(Dataset excerpts)
----

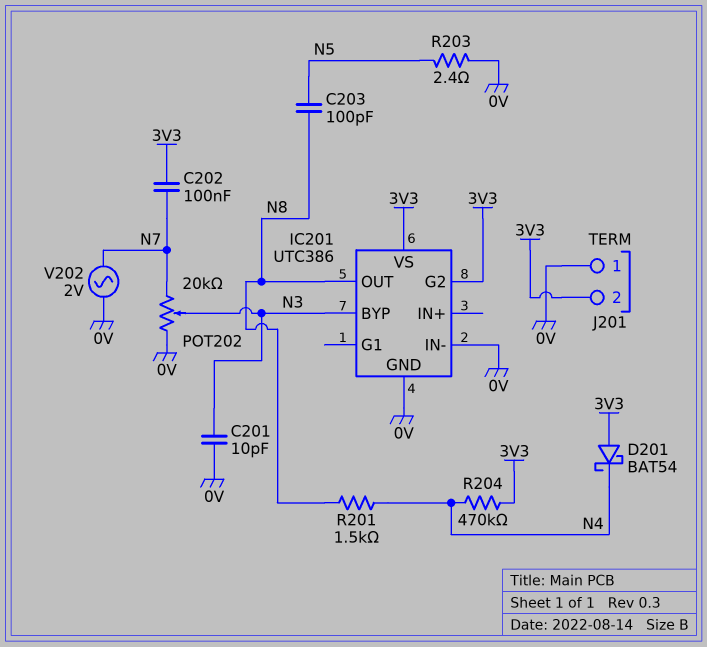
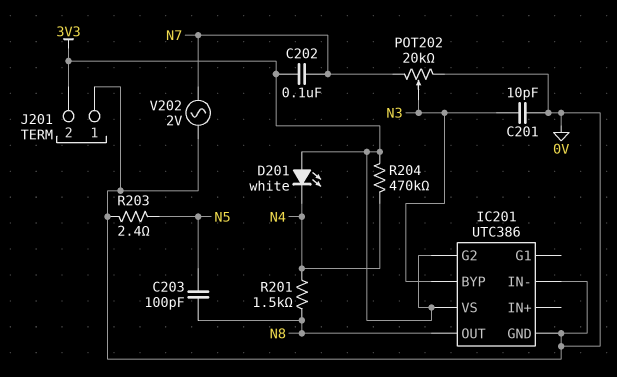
D201: schottky BAT54 (A 3V3, K N4) -> LED white (A 3V3, K N4)

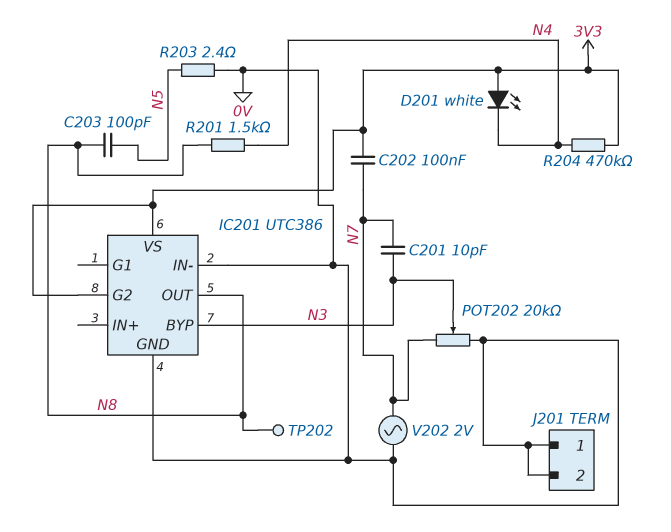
C201: 10pF (0V, N3) -> 10pF (N3, N7)
J201 pin 2: 3V3 -> 0V
TP202: none -> test point (N8)

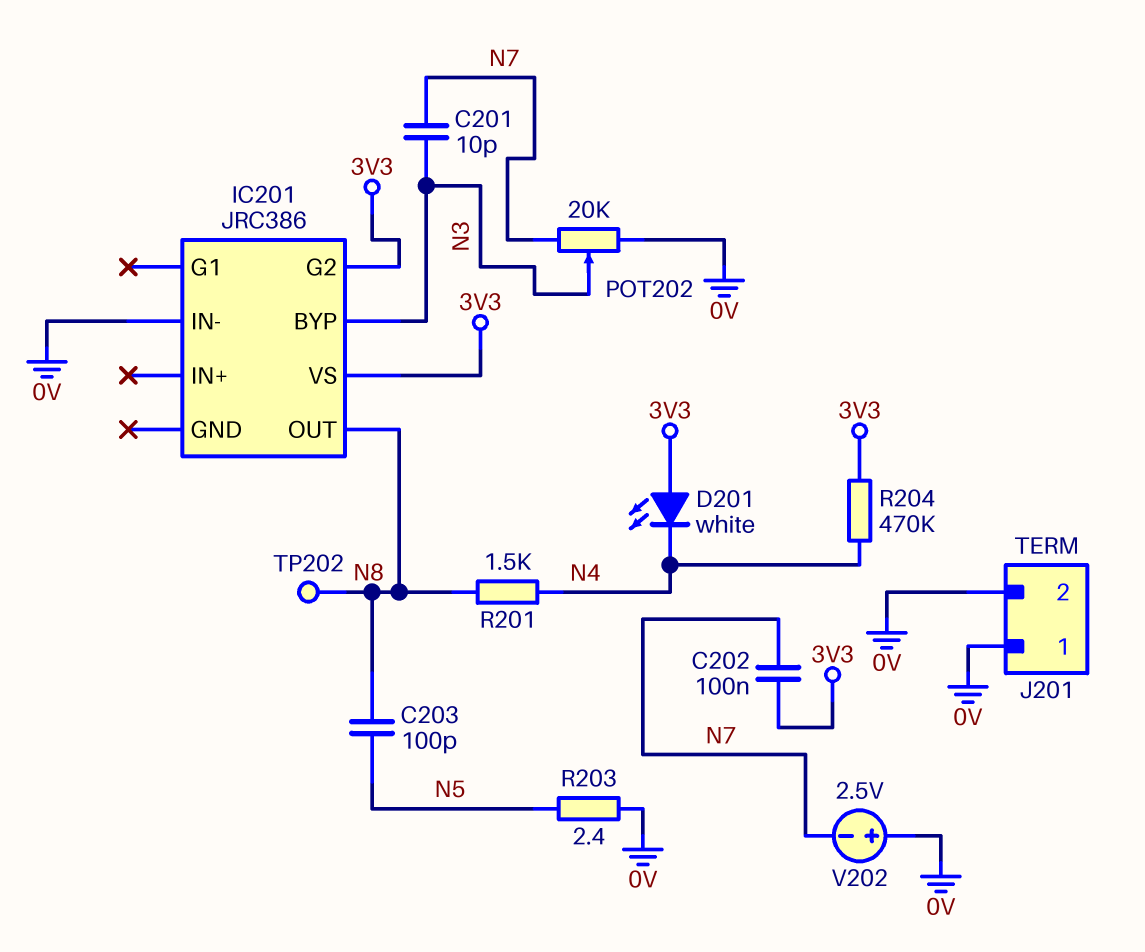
IC201: UTC386 -> JRC386
IC201 pin GND: 0V -> none
V202: AC 2V (0V, N7) -> 2.5V (plus 0V, minus N7)

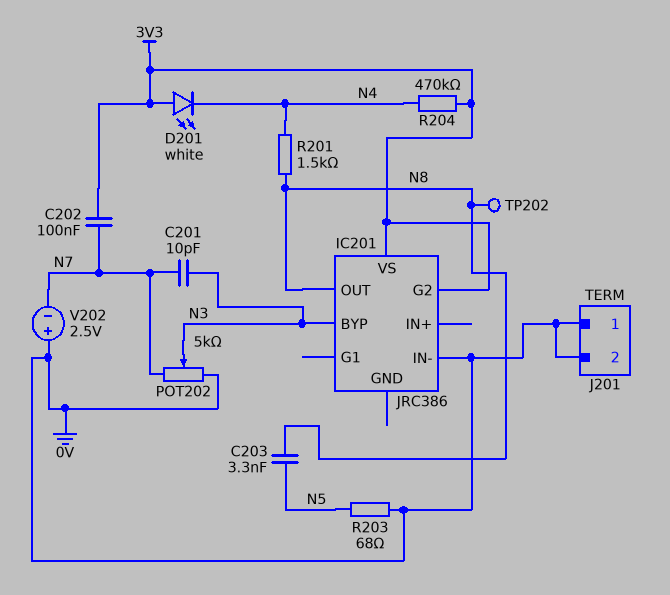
C203: 100pF (N5, N8) -> 3.3nF (N5, N8)
POT202: 20k (0V, N7, wiper N3) -> 5k (0V, N7, wiper N3)
R203: 2.4 (0V, N5) -> 68 (0V, N5)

----

Only the text of the records belongs in your answer, repeated exactly; the pictures stay out.

D201: schottky BAT54 (A 3V3, K N4) -> LED white (A 3V3, K N4)

C201: 10pF (0V, N3) -> 10pF (N3, N7)
J201 pin 2: 3V3 -> 0V
TP202: none -> test point (N8)

IC201: UTC386 -> JRC386
IC201 pin GND: 0V -> none
V202: AC 2V (0V, N7) -> 2.5V (plus 0V, minus N7)

C203: 100pF (N5, N8) -> 3.3nF (N5, N8)
POT202: 20k (0V, N7, wiper N3) -> 5k (0V, N7, wiper N3)
R203: 2.4 (0V, N5) -> 68 (0V, N5)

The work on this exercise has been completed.